**EXERCISE DETAILS:** Copy every line that contains the string "weiß" from the entries below.

**ENTRIES PROVIDED:**
◇ ◇ ◇ ◇ ◇

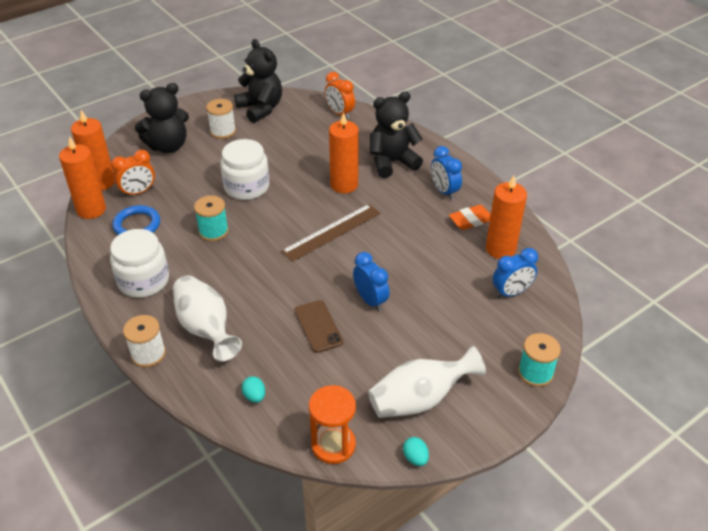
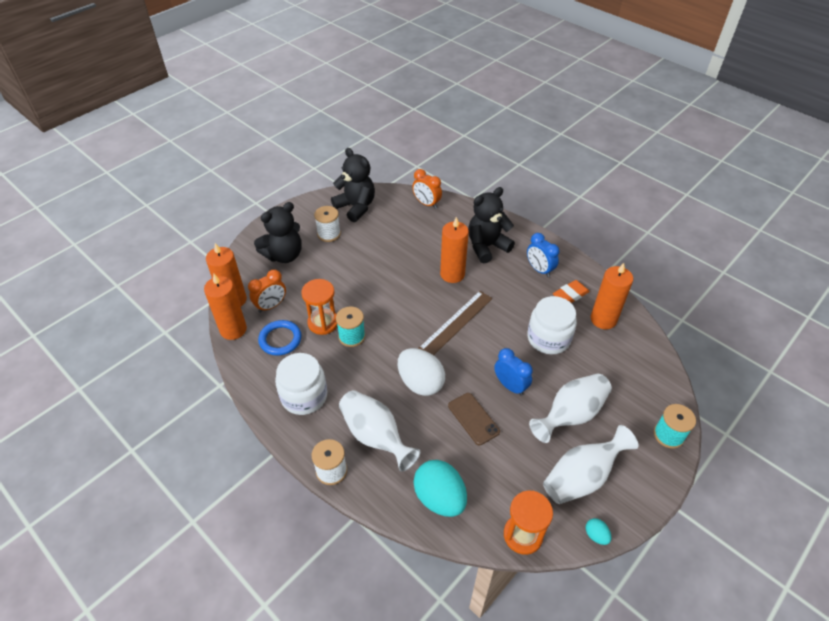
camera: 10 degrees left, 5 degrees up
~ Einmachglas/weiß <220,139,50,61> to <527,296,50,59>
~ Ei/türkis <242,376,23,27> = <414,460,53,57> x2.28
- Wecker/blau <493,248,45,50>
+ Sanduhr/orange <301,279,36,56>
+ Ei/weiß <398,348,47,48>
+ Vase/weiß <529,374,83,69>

◇ ◇ ◇ ◇ ◇

**ANSWER TO THIS TASK:**
~ Einmachglas/weiß <220,139,50,61> to <527,296,50,59>
+ Ei/weiß <398,348,47,48>
+ Vase/weiß <529,374,83,69>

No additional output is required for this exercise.